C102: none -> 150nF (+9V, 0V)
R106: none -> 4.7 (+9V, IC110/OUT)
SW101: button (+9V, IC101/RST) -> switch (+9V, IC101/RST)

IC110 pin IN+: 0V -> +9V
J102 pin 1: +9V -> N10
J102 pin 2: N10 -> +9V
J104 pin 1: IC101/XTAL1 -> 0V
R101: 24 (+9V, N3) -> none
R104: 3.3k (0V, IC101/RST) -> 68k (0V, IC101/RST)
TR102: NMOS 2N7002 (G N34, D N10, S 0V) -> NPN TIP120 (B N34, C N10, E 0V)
——
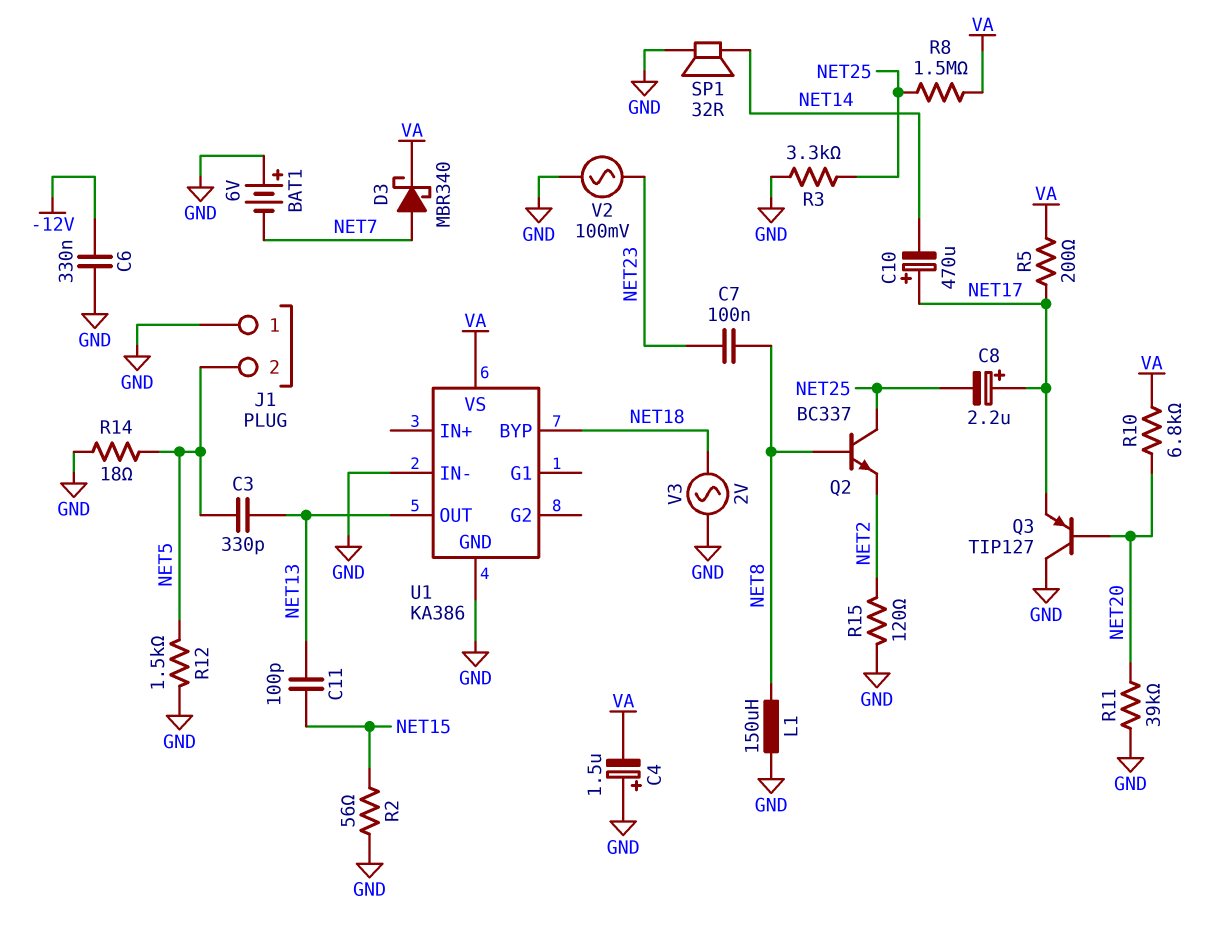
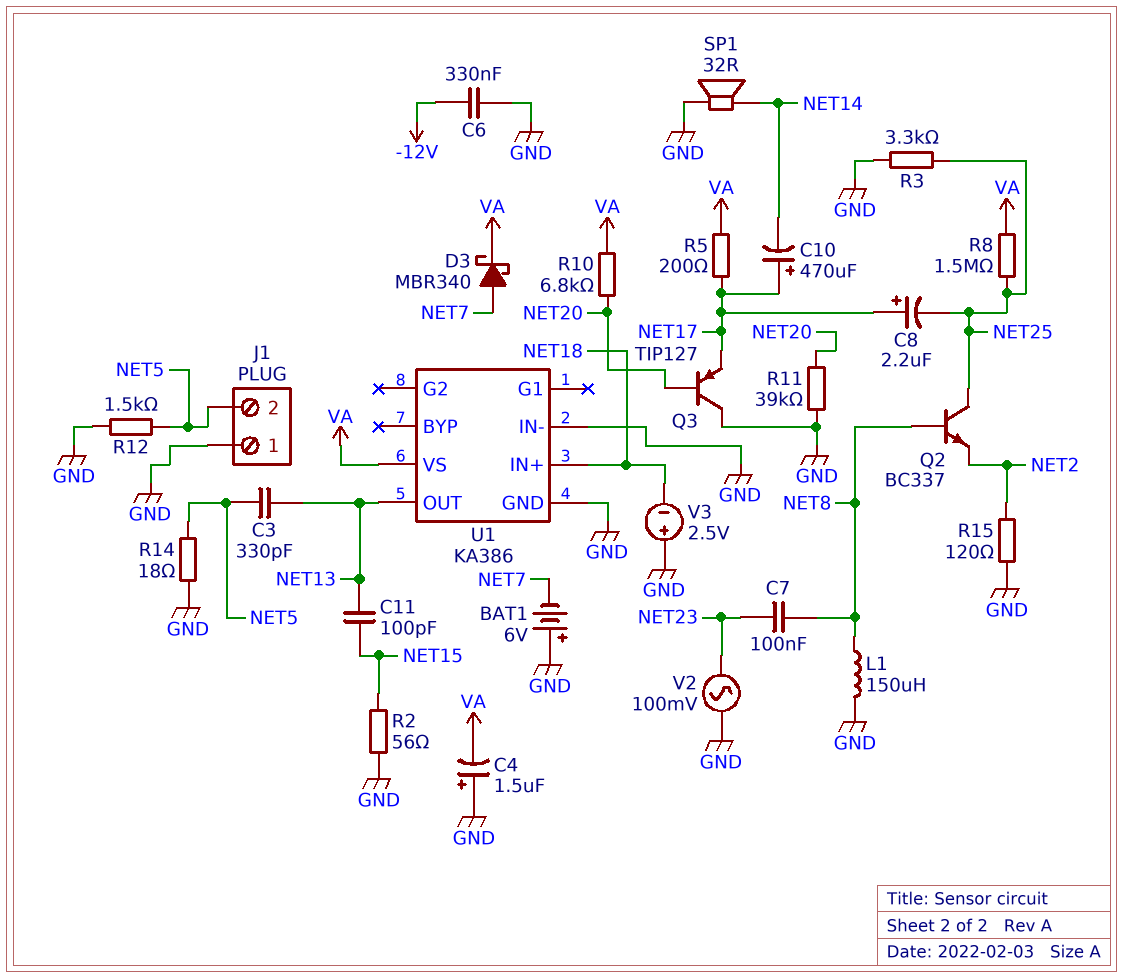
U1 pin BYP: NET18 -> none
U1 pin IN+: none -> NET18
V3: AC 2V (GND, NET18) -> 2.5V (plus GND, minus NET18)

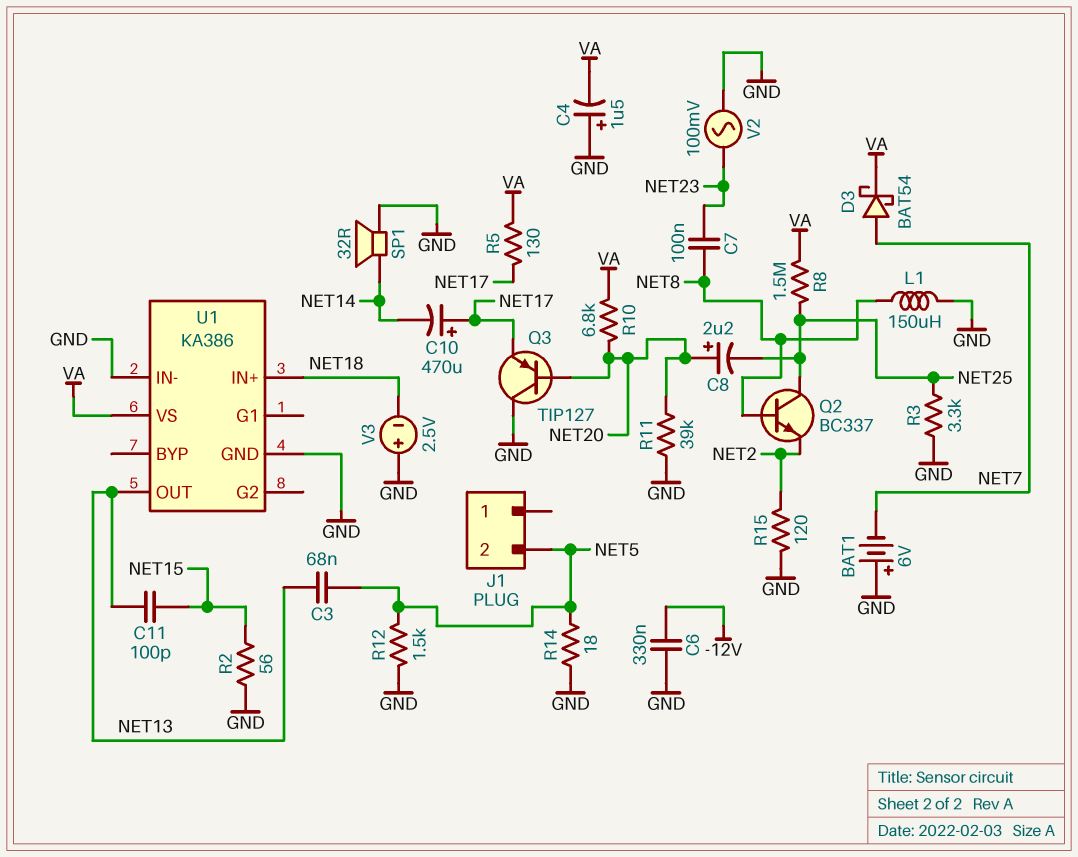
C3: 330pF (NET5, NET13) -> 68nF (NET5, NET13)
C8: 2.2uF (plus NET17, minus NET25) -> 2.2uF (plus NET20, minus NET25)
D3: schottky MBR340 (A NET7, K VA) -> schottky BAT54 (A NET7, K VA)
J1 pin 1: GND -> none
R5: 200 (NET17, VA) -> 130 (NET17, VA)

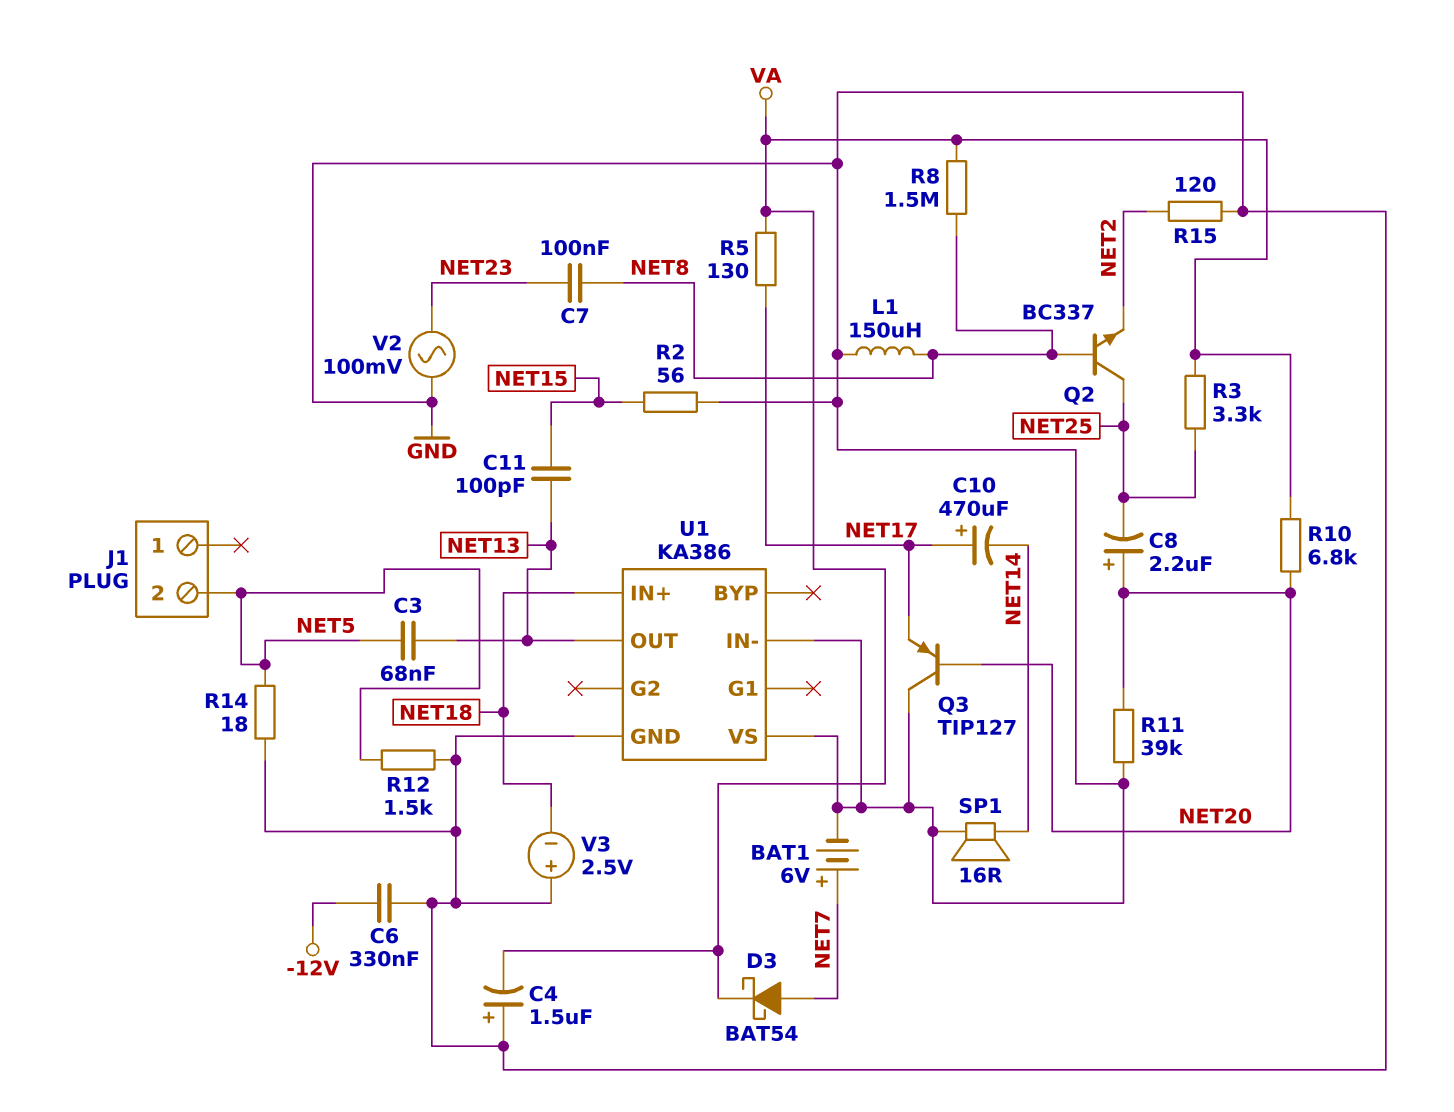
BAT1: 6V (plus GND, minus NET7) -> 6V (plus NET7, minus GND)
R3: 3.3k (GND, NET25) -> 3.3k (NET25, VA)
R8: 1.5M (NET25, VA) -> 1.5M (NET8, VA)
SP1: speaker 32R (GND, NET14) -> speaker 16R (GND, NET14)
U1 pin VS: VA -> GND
——
Exercise goal - Once you find the line with "J104 pin 1: IC101/XTAL1 -> 0V" above, print it and every line after it up to and including the line with "TR102: NMOS 2N7002", exactly as written and nothing else.

Solution for this exercise -
J104 pin 1: IC101/XTAL1 -> 0V
R101: 24 (+9V, N3) -> none
R104: 3.3k (0V, IC101/RST) -> 68k (0V, IC101/RST)
TR102: NMOS 2N7002 (G N34, D N10, S 0V) -> NPN TIP120 (B N34, C N10, E 0V)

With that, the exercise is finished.